[Given data — start]

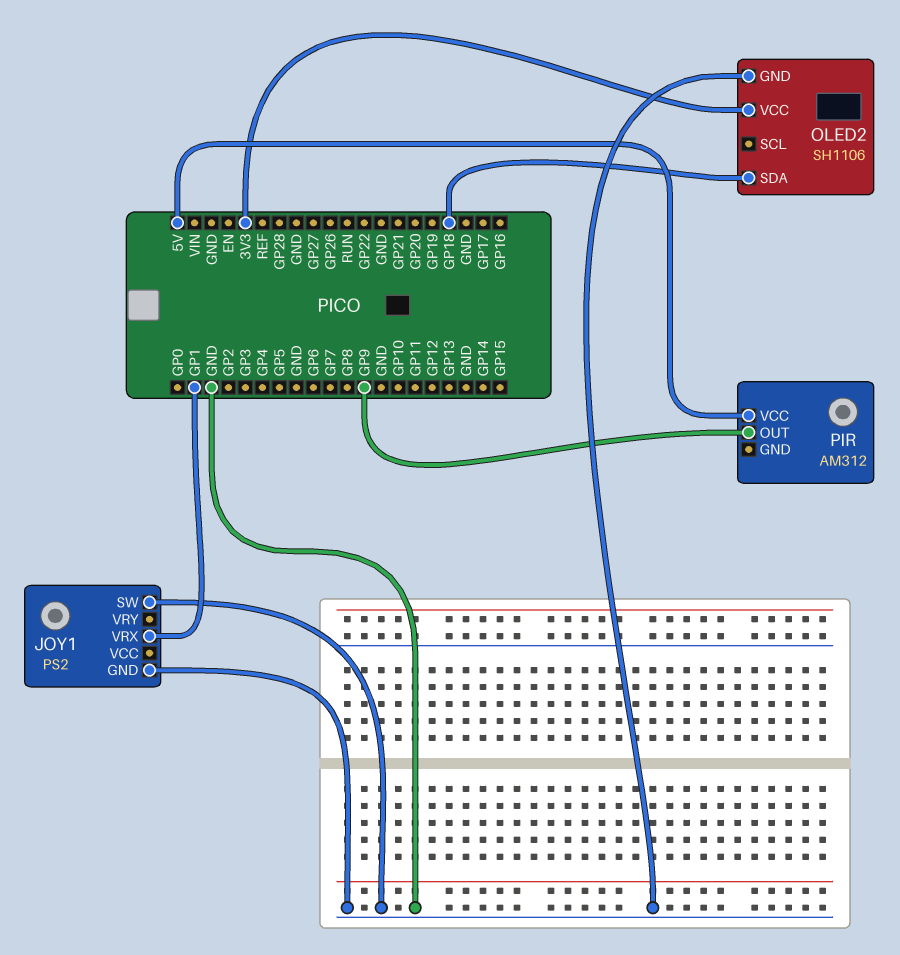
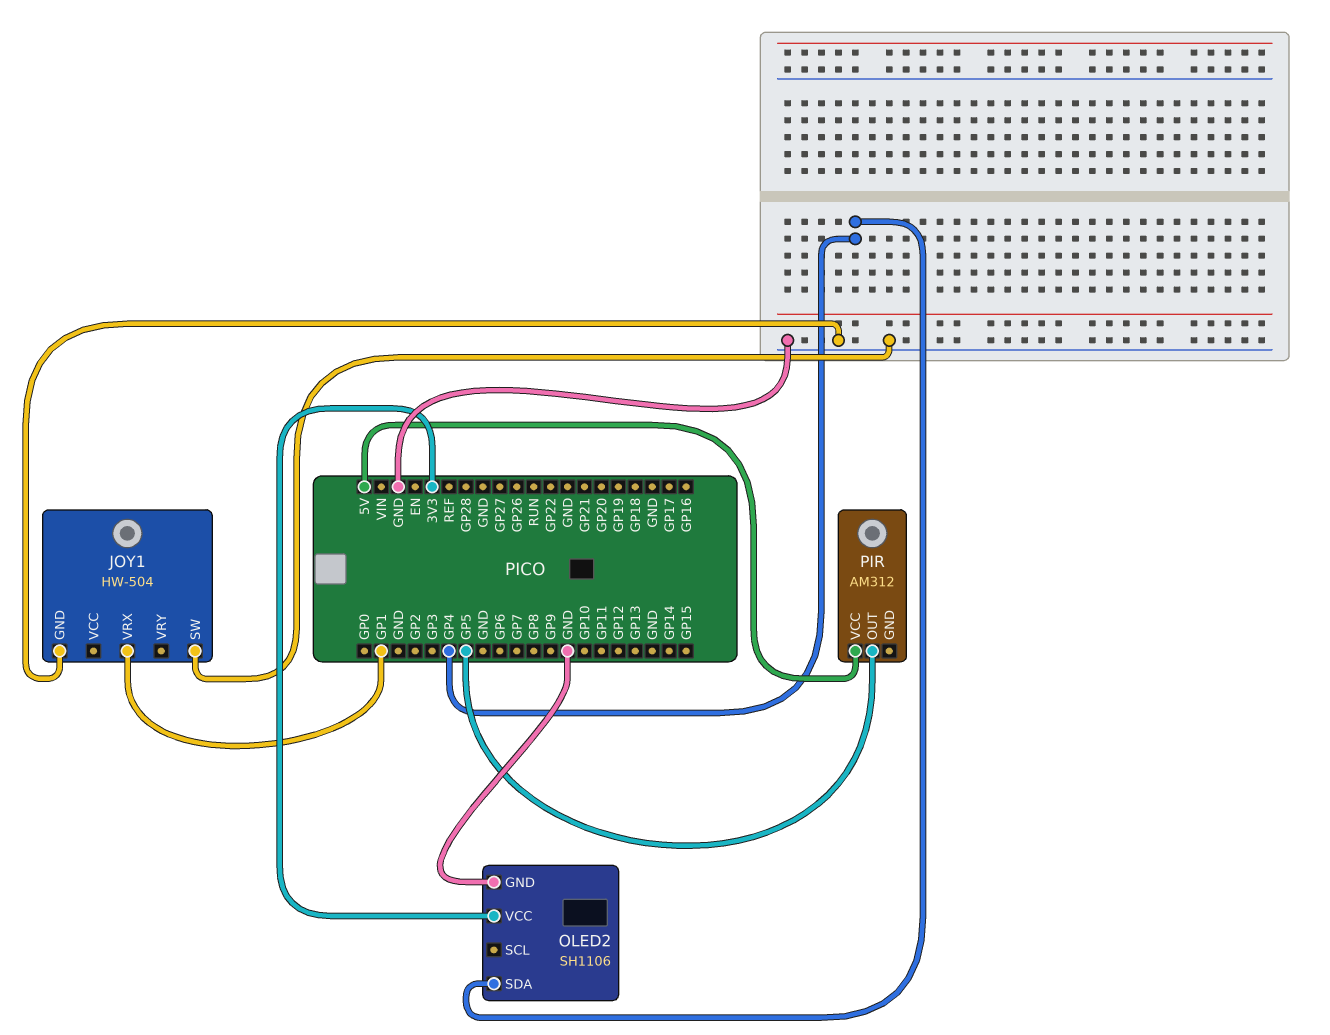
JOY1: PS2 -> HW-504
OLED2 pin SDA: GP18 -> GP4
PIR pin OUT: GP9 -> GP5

[Given data — finish]
[Given data — start]

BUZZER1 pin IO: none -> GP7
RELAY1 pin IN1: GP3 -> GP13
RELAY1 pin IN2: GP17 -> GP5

[Given data — finish]

Instructions for the task: Give again exactly, and only, the lines above starting at the one with "JOY1: PS2 -> HW-504" and ending at the one with "PIR pin OUT: GP9 -> GP5".

Result of this exercise:
JOY1: PS2 -> HW-504
OLED2 pin SDA: GP18 -> GP4
PIR pin OUT: GP9 -> GP5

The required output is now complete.